# GOAL OF THE EXERCISE
Look below for the lines from the one with "(258, 354) = (585, 272): purple" to the one with "(643, 412) = (235, 334): pink", and copy exactly those lines, both ends included.

# RECORDS TO PROCESS
----------------

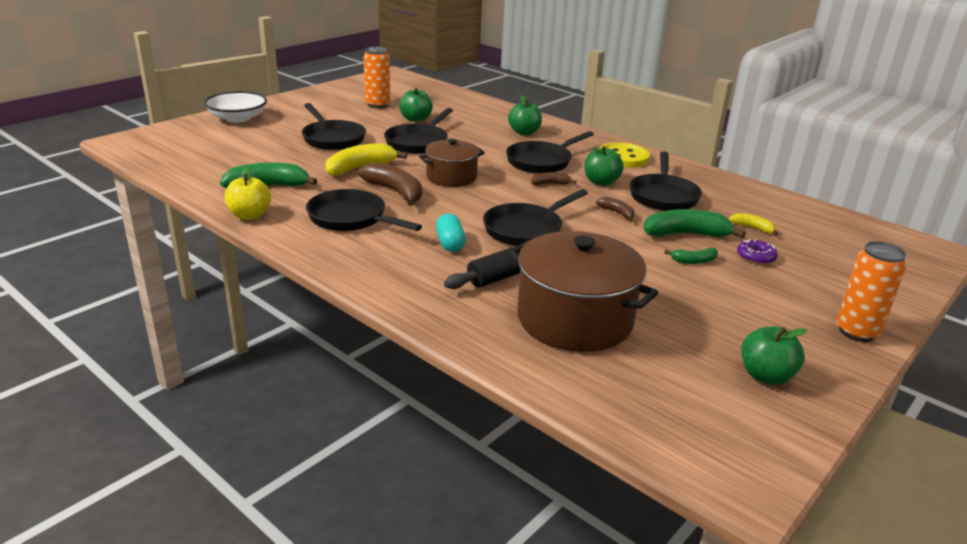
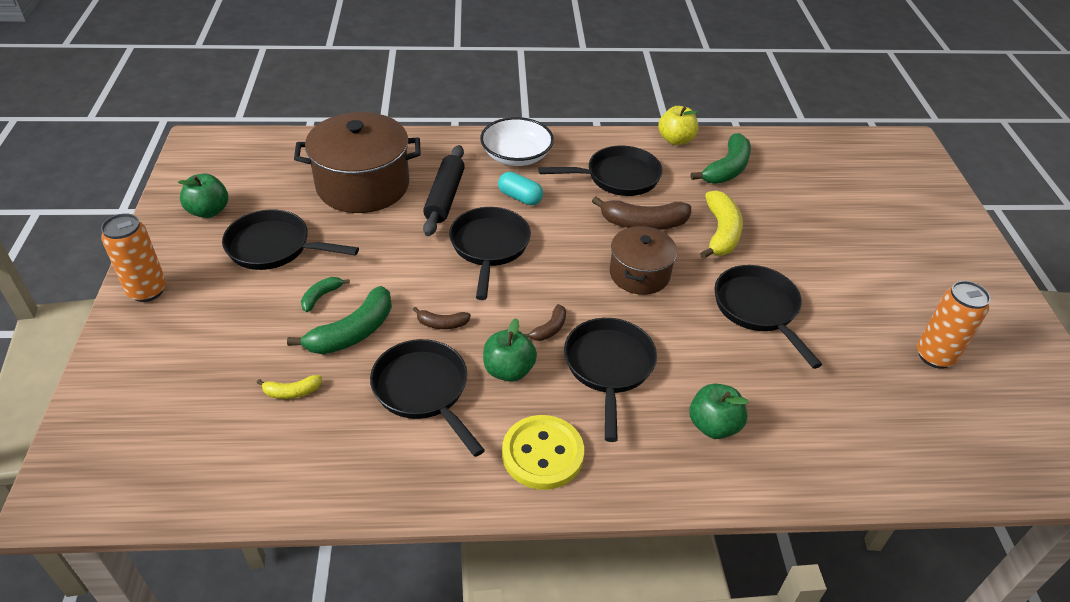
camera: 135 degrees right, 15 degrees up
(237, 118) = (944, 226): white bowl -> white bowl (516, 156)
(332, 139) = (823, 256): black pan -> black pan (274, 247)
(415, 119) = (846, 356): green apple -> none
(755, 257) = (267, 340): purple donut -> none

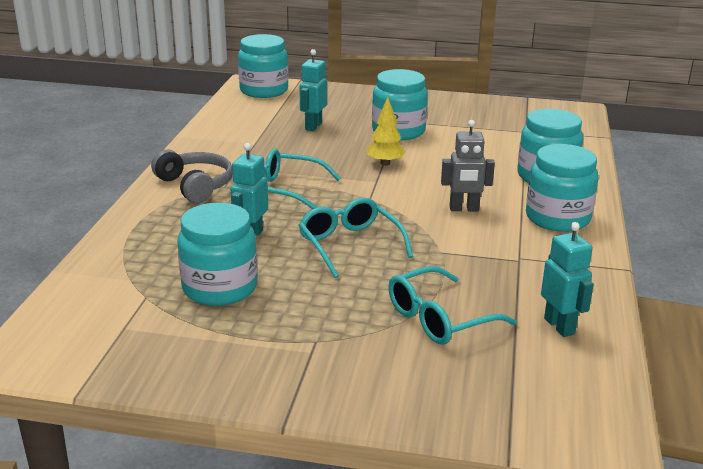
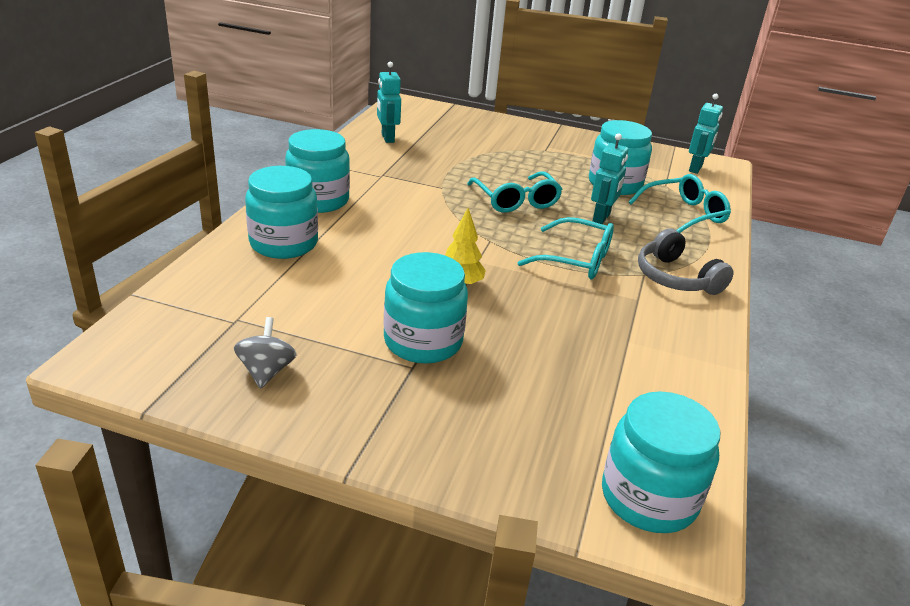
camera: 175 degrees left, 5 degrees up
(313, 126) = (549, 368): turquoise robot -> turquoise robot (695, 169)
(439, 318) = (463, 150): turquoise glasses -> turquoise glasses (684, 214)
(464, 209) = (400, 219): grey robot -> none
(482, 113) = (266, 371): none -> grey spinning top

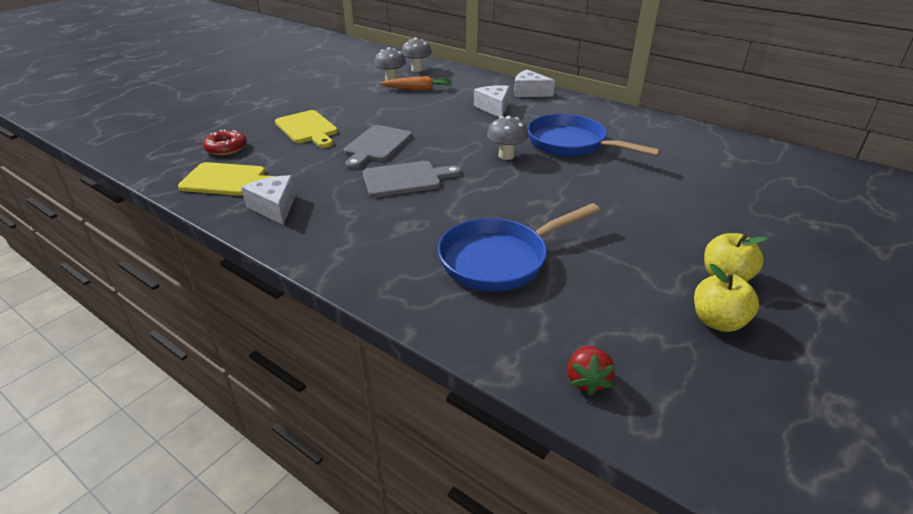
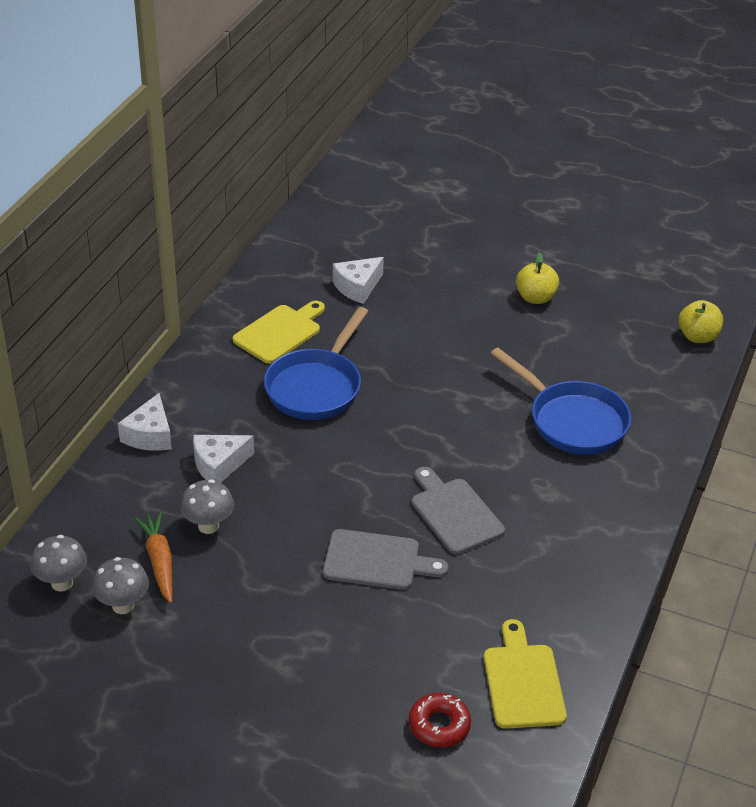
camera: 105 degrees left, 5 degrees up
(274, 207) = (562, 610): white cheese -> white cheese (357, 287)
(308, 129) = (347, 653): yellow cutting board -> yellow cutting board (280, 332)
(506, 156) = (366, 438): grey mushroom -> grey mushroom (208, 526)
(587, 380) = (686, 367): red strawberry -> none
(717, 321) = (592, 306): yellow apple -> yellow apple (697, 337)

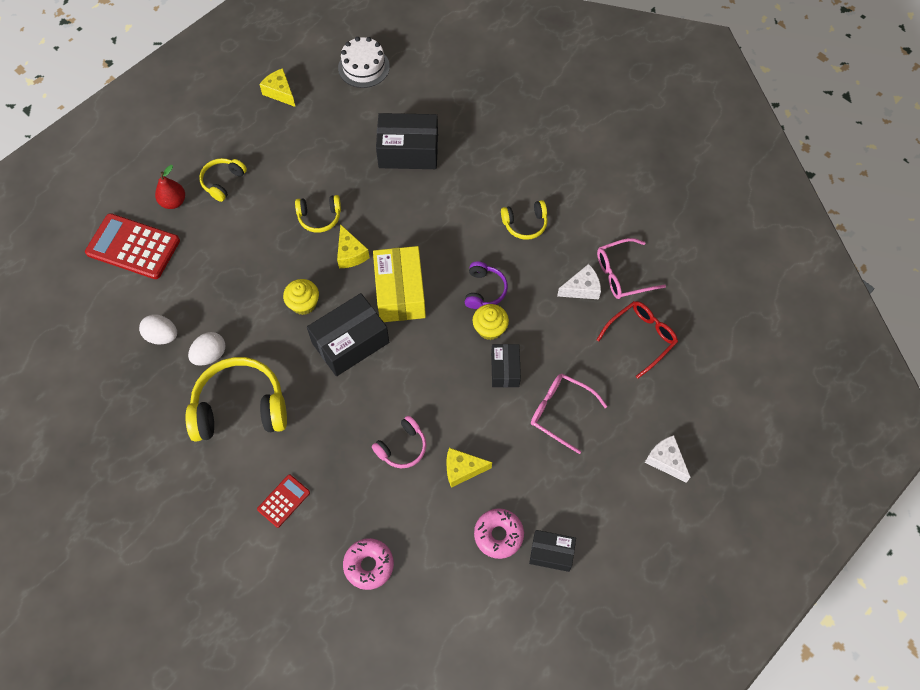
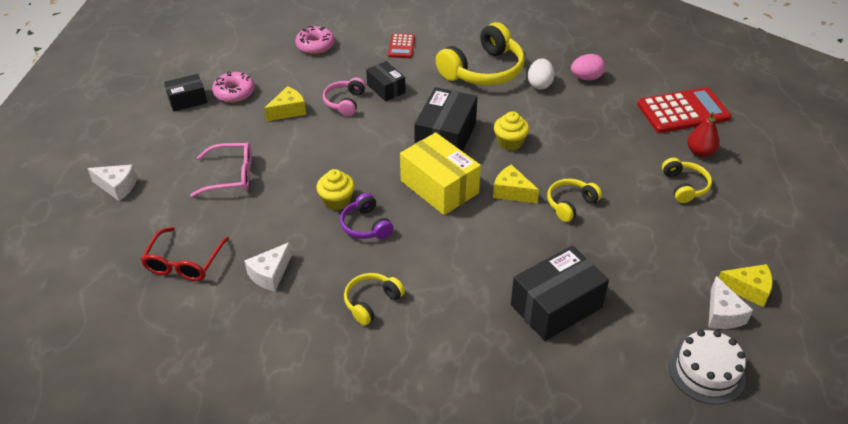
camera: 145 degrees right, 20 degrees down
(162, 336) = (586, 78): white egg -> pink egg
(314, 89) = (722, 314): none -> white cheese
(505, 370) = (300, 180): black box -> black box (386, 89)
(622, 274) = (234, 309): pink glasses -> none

----------------

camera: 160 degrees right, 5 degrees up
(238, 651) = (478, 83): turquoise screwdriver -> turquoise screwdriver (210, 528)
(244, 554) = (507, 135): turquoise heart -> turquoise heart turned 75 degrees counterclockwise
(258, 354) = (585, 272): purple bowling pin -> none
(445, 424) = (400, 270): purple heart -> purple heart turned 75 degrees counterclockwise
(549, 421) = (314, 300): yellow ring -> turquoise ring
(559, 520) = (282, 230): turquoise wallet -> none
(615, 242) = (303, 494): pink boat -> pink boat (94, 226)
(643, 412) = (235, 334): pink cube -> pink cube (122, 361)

----------------

# SOLUTION TO THIS PROBLEM
(258, 354) = (585, 272): purple bowling pin -> none
(445, 424) = (400, 270): purple heart -> purple heart turned 75 degrees counterclockwise
(549, 421) = (314, 300): yellow ring -> turquoise ring
(559, 520) = (282, 230): turquoise wallet -> none
(615, 242) = (303, 494): pink boat -> pink boat (94, 226)
(643, 412) = (235, 334): pink cube -> pink cube (122, 361)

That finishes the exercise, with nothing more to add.